§ Your assignment
Convert the rows from the line containing "corner is located at coordinates (364, 134)." through the end of the rows, both included, into a Markdown table with the columns Number and Line, one table row per line and blank lines omitted.

§ Scene geometry reasoning data
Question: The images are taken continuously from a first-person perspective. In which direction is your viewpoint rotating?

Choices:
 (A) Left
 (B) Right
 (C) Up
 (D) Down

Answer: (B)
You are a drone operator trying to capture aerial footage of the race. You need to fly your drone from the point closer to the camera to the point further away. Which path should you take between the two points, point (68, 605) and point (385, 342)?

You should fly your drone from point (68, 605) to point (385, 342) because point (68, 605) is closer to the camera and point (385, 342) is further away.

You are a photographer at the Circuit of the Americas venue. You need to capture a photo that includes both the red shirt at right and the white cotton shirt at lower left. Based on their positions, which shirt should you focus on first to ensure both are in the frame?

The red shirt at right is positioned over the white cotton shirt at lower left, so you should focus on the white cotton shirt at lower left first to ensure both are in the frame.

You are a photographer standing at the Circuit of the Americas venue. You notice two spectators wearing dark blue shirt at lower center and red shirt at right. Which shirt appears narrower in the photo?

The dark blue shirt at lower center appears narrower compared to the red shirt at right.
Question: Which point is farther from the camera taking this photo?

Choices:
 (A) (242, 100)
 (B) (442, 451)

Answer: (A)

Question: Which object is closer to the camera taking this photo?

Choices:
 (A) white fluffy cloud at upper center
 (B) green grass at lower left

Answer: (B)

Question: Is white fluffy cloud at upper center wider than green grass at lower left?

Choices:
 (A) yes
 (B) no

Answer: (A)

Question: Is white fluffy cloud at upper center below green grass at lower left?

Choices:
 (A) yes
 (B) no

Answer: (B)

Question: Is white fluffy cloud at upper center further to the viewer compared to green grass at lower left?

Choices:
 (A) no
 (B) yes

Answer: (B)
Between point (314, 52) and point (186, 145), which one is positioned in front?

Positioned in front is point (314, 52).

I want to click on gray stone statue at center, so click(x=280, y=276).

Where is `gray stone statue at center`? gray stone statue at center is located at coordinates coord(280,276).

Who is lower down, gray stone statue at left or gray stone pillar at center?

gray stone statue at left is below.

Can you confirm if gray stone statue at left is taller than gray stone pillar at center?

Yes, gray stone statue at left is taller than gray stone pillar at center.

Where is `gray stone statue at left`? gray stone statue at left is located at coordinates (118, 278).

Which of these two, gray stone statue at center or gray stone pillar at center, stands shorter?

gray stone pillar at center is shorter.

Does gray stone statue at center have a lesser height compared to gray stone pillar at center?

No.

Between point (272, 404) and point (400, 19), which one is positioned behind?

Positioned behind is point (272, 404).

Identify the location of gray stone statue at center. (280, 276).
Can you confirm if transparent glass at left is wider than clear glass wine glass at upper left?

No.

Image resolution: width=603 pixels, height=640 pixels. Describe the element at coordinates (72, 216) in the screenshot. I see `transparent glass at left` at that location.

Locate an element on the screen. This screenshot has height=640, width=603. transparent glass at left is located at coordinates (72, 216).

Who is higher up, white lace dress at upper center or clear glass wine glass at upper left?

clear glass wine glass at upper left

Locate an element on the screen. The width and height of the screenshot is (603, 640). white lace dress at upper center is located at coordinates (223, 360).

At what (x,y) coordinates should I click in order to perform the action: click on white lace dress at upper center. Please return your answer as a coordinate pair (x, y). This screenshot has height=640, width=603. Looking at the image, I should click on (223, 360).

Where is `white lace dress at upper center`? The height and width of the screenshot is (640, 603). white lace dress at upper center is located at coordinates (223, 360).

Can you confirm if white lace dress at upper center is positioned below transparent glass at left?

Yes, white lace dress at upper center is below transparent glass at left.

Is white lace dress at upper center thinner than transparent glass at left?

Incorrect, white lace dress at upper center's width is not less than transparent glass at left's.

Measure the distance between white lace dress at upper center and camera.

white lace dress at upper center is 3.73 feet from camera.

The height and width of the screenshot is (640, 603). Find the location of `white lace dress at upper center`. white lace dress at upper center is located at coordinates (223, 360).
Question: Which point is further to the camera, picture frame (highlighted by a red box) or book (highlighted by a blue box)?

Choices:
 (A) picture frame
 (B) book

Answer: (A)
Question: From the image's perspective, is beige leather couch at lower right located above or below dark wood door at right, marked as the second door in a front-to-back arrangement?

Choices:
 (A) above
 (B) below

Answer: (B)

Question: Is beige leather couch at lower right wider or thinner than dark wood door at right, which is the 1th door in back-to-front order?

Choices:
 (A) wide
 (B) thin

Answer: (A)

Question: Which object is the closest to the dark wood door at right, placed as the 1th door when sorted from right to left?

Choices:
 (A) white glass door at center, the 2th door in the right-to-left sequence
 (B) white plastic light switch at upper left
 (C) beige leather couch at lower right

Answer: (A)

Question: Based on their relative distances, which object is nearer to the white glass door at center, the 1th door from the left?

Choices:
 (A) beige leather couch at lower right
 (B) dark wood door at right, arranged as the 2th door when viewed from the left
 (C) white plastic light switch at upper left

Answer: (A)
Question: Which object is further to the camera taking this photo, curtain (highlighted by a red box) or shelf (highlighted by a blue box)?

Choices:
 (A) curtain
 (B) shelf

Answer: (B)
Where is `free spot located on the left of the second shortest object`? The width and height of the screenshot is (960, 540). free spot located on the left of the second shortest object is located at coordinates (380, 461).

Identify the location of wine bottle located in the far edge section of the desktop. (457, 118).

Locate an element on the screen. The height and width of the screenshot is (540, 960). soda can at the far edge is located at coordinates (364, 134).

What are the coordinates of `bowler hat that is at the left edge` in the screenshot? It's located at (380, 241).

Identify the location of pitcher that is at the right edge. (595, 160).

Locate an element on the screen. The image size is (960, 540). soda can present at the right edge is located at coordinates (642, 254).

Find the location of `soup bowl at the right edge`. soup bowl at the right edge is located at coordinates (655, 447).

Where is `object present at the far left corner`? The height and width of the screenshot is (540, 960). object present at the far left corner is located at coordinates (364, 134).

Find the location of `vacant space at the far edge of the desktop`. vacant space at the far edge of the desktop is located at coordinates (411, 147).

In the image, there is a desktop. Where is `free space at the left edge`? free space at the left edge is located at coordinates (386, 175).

§ Written solution
| Number | Line |
|---|---|
| 1 | Where is `object present at the far left corner`? The height and width of the screenshot is (540, 960). object present at the far left corner is located at coordinates (364, 134). |
| 2 | Find the location of `vacant space at the far edge of the desktop`. vacant space at the far edge of the desktop is located at coordinates (411, 147). |
| 3 | In the image, there is a desktop. Where is `free space at the left edge`? free space at the left edge is located at coordinates (386, 175). |